*** Opening of SOURCE MATERIAL ***
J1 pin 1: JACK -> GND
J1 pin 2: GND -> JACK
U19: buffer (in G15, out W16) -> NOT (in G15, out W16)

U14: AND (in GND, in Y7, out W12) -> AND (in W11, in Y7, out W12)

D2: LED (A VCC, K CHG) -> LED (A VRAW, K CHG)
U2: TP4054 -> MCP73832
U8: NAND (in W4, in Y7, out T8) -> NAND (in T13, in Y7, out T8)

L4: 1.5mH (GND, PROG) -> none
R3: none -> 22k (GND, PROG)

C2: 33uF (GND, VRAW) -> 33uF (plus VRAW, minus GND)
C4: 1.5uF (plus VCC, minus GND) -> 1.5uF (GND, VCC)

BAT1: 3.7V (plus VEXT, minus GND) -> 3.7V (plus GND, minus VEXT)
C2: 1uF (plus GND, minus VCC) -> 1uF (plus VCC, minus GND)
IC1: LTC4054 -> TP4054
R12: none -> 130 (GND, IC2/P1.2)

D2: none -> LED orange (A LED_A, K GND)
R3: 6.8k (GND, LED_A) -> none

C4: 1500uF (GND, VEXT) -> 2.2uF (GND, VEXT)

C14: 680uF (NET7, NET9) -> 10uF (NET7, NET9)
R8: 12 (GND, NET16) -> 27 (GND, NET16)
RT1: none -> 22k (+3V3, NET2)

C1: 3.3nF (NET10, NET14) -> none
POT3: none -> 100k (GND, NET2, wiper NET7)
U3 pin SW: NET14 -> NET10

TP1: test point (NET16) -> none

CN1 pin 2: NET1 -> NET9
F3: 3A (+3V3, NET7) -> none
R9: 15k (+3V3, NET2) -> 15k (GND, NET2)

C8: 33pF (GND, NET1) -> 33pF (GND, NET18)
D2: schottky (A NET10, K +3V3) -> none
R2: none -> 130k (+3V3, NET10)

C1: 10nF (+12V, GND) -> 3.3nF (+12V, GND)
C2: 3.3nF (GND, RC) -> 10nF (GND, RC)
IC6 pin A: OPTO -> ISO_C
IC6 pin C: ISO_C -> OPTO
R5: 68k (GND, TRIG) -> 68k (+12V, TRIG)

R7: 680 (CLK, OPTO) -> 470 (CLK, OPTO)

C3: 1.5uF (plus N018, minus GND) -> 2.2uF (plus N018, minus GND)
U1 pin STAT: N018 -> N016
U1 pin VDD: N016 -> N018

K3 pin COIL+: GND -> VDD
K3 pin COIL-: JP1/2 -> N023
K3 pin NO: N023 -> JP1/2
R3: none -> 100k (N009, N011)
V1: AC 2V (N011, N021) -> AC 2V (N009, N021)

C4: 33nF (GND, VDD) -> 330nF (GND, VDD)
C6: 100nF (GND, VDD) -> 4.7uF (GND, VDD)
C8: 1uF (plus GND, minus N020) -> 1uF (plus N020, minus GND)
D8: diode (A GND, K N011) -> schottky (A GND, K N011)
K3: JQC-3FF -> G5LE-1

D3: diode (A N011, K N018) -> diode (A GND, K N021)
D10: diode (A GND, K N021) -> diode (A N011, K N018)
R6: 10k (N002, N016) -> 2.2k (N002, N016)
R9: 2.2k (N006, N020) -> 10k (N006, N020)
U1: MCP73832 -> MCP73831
*** Close of SOURCE MATERIAL ***
INSTRUCTIONS TO FOLLOW: Check every line of the data above for the string "COIL", and copy those that have it.

OUTPUT:
K3 pin COIL+: GND -> VDD
K3 pin COIL-: JP1/2 -> N023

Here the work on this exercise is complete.